PROBLEM REQUIREMENTS:
Copy the data below line for line, changing nothing.

Word and element location data:
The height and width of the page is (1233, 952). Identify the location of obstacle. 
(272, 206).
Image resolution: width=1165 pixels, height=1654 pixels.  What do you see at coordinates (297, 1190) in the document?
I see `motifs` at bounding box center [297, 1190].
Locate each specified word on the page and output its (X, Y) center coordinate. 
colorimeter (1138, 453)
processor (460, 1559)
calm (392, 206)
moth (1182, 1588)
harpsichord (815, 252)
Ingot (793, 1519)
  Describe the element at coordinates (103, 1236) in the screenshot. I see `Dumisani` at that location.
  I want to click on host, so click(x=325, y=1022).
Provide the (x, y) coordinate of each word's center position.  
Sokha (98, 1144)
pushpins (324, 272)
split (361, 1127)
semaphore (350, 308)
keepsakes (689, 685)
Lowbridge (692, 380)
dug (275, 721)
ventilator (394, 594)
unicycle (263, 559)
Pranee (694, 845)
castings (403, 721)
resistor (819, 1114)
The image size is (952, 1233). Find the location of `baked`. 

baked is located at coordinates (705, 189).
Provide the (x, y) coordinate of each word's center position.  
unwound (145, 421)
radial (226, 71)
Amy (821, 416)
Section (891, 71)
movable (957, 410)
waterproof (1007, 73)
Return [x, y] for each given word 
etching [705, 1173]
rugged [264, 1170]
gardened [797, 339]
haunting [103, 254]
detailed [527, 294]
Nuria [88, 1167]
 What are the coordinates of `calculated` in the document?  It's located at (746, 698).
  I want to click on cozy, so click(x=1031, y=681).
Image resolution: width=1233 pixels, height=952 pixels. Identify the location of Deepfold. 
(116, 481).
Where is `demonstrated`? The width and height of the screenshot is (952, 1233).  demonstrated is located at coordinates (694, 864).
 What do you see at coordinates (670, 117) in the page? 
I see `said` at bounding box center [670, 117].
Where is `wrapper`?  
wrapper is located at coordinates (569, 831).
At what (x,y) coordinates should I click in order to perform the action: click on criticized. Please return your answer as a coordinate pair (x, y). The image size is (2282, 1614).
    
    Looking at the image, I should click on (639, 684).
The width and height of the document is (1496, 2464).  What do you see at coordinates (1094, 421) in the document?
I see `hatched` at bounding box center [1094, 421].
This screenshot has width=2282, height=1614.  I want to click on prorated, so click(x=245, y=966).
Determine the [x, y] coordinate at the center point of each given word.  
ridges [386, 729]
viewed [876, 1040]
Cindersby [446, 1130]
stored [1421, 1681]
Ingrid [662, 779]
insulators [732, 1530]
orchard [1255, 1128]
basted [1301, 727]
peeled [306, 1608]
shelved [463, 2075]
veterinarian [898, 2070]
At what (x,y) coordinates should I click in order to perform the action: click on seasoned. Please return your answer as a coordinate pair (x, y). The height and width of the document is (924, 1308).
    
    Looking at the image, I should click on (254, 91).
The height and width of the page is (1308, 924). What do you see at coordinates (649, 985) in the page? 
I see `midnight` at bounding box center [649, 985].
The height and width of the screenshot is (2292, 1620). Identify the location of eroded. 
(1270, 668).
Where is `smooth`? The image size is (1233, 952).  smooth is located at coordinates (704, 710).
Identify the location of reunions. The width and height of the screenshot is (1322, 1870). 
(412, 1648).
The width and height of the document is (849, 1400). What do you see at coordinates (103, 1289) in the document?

OUTPUT FOR THIS EXERCISE:
The height and width of the page is (1233, 952). Identify the location of obstacle. 
(272, 206).
Image resolution: width=1165 pixels, height=1654 pixels.  What do you see at coordinates (297, 1190) in the document?
I see `motifs` at bounding box center [297, 1190].
Locate each specified word on the page and output its (X, Y) center coordinate. 
colorimeter (1138, 453)
processor (460, 1559)
calm (392, 206)
moth (1182, 1588)
harpsichord (815, 252)
Ingot (793, 1519)
  Describe the element at coordinates (103, 1236) in the screenshot. I see `Dumisani` at that location.
  I want to click on host, so click(x=325, y=1022).
Provide the (x, y) coordinate of each word's center position.  
Sokha (98, 1144)
pushpins (324, 272)
split (361, 1127)
semaphore (350, 308)
keepsakes (689, 685)
Lowbridge (692, 380)
dug (275, 721)
ventilator (394, 594)
unicycle (263, 559)
Pranee (694, 845)
castings (403, 721)
resistor (819, 1114)
The image size is (952, 1233). Find the location of `baked`. 

baked is located at coordinates (705, 189).
Provide the (x, y) coordinate of each word's center position.  
unwound (145, 421)
radial (226, 71)
Amy (821, 416)
Section (891, 71)
movable (957, 410)
waterproof (1007, 73)
Return [x, y] for each given word 
etching [705, 1173]
rugged [264, 1170]
gardened [797, 339]
haunting [103, 254]
detailed [527, 294]
Nuria [88, 1167]
 What are the coordinates of `calculated` in the document?  It's located at (746, 698).
  I want to click on cozy, so click(x=1031, y=681).
Image resolution: width=1233 pixels, height=952 pixels. Identify the location of Deepfold. 
(116, 481).
Where is `demonstrated`? The width and height of the screenshot is (952, 1233).  demonstrated is located at coordinates (694, 864).
 What do you see at coordinates (670, 117) in the page? 
I see `said` at bounding box center [670, 117].
Where is `wrapper`?  
wrapper is located at coordinates (569, 831).
At what (x,y) coordinates should I click in order to perform the action: click on criticized. Please return your answer as a coordinate pair (x, y). The image size is (2282, 1614).
    
    Looking at the image, I should click on (639, 684).
The width and height of the document is (1496, 2464).  What do you see at coordinates (1094, 421) in the document?
I see `hatched` at bounding box center [1094, 421].
This screenshot has width=2282, height=1614.  I want to click on prorated, so click(x=245, y=966).
Determine the [x, y] coordinate at the center point of each given word.  
ridges [386, 729]
viewed [876, 1040]
Cindersby [446, 1130]
stored [1421, 1681]
Ingrid [662, 779]
insulators [732, 1530]
orchard [1255, 1128]
basted [1301, 727]
peeled [306, 1608]
shelved [463, 2075]
veterinarian [898, 2070]
At what (x,y) coordinates should I click in order to perform the action: click on seasoned. Please return your answer as a coordinate pair (x, y). The height and width of the document is (924, 1308).
    
    Looking at the image, I should click on (254, 91).
The height and width of the page is (1308, 924). What do you see at coordinates (649, 985) in the page? 
I see `midnight` at bounding box center [649, 985].
The height and width of the screenshot is (2292, 1620). Identify the location of eroded. 
(1270, 668).
Where is `smooth`? The image size is (1233, 952).  smooth is located at coordinates (704, 710).
Identify the location of reunions. The width and height of the screenshot is (1322, 1870). 
(412, 1648).
The width and height of the document is (849, 1400). What do you see at coordinates (103, 1289) in the document?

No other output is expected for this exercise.